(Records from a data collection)
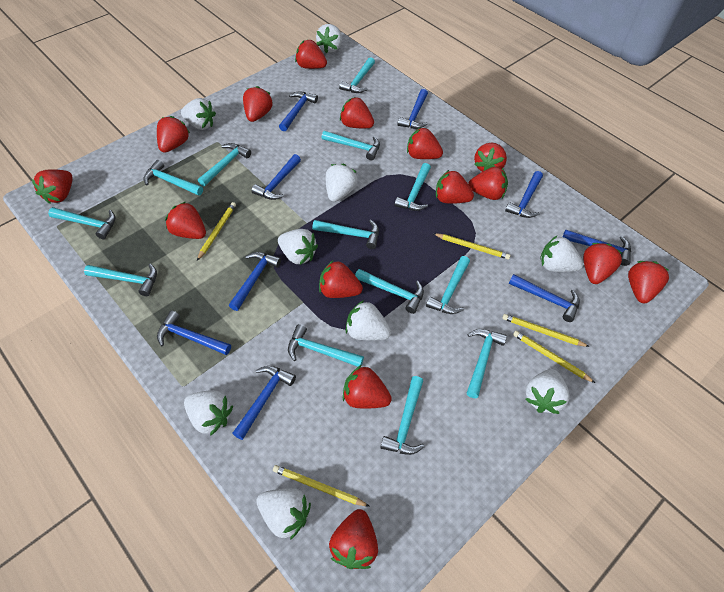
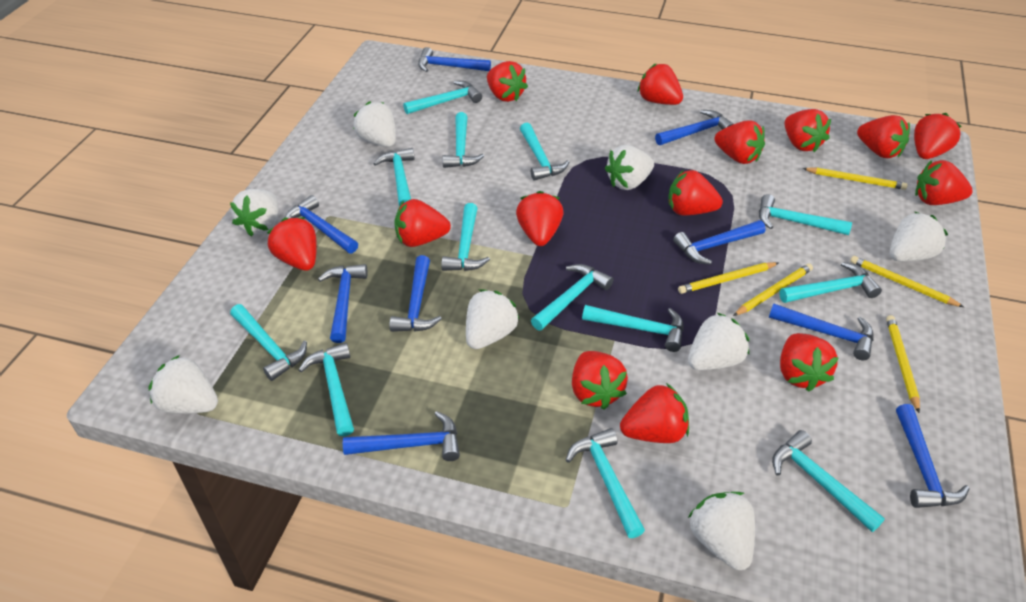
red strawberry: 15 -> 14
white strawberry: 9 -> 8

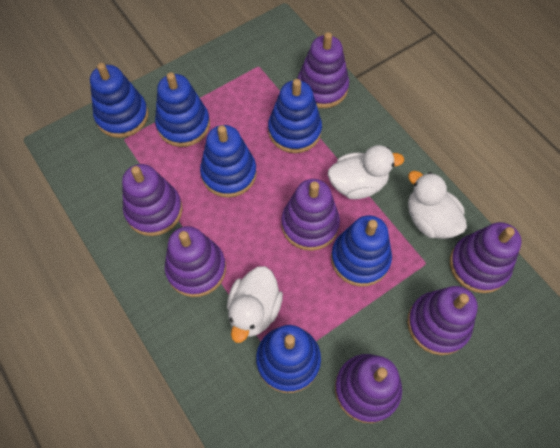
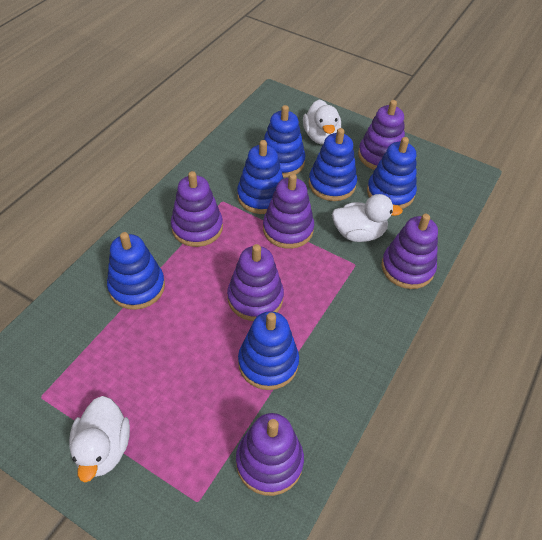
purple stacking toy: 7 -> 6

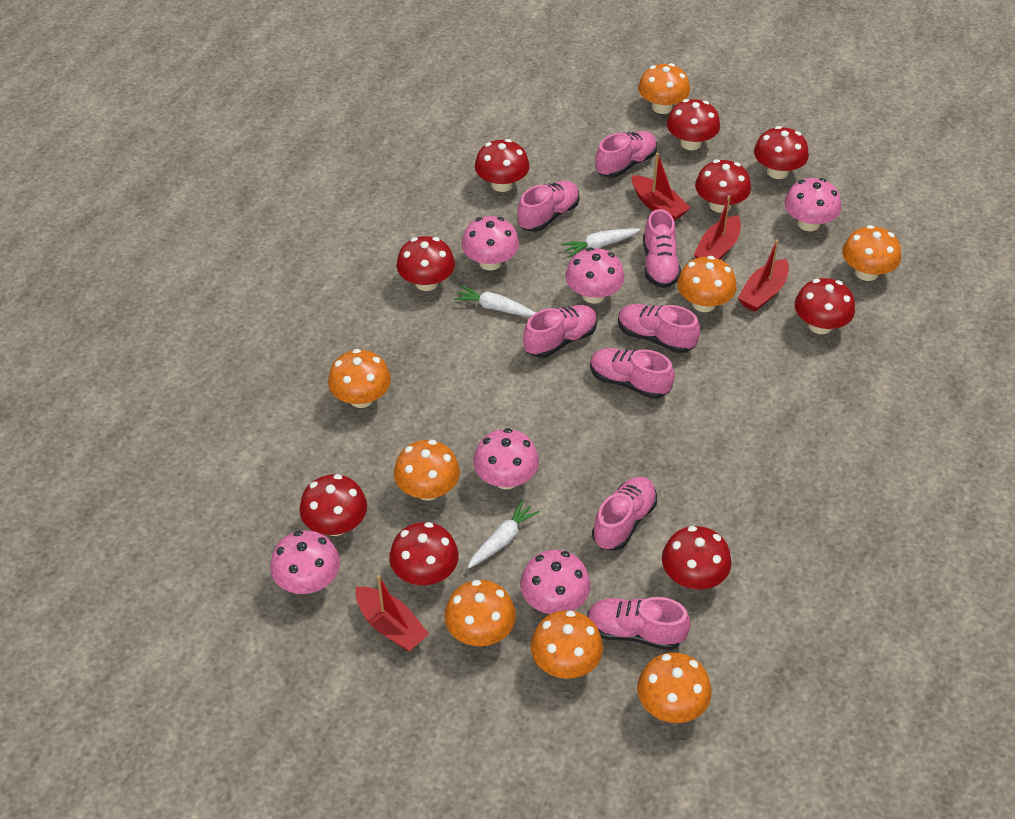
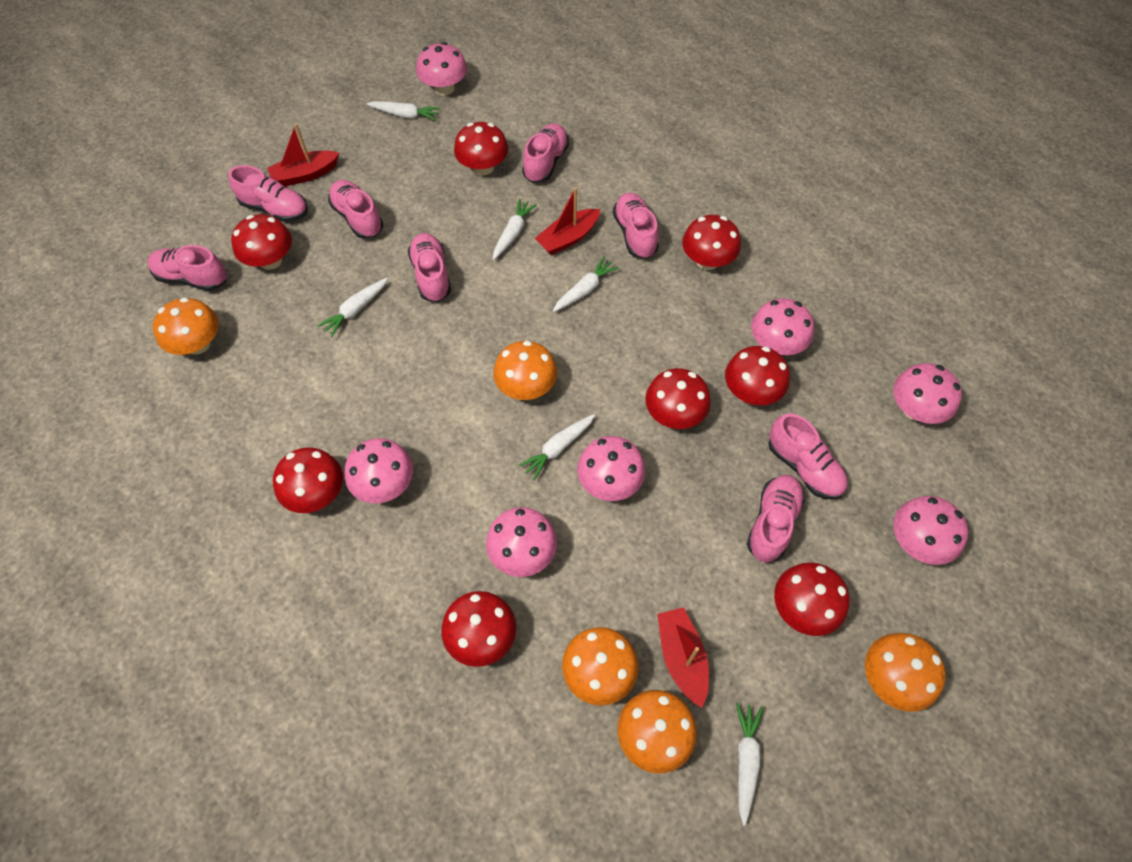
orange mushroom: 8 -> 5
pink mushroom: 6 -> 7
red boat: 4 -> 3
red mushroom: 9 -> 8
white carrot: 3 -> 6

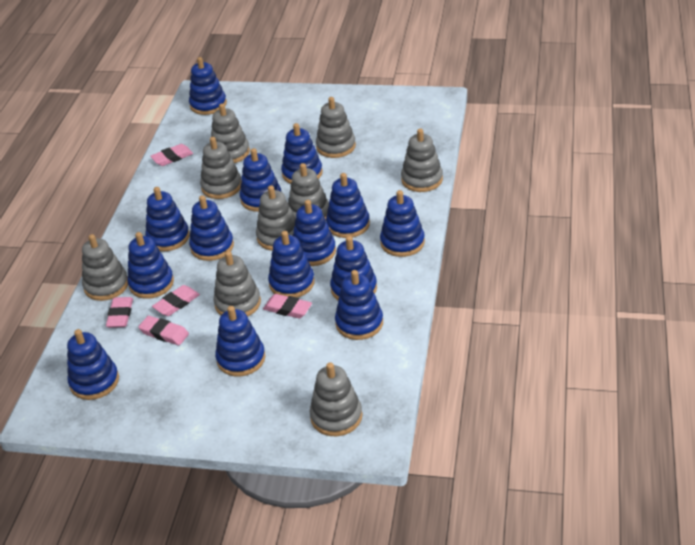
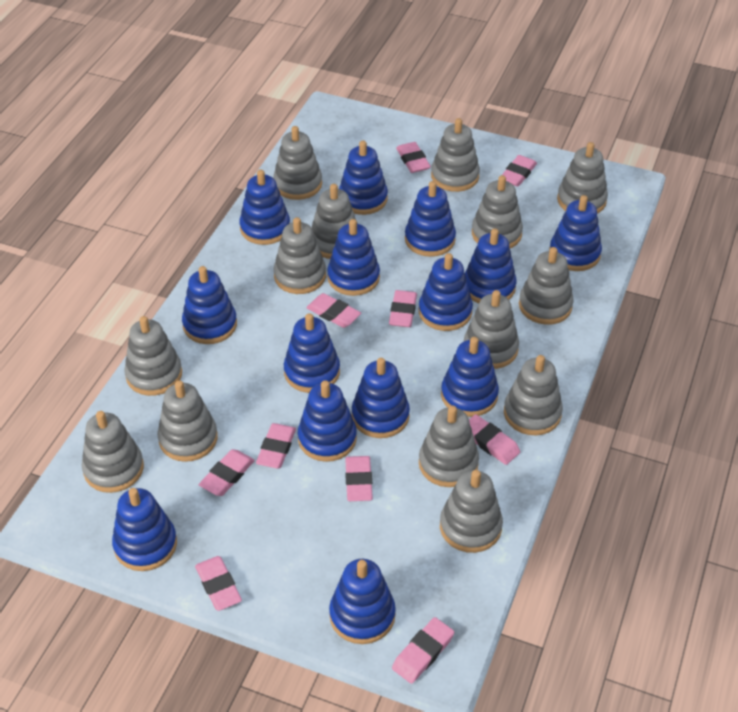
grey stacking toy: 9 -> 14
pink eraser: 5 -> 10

*What needs to be done*:
Give back the records above exactly, with no pictures.

*Response area*:
red strawberry: 15 -> 14
white strawberry: 9 -> 8

purple stacking toy: 7 -> 6

orange mushroom: 8 -> 5
pink mushroom: 6 -> 7
red boat: 4 -> 3
red mushroom: 9 -> 8
white carrot: 3 -> 6

grey stacking toy: 9 -> 14
pink eraser: 5 -> 10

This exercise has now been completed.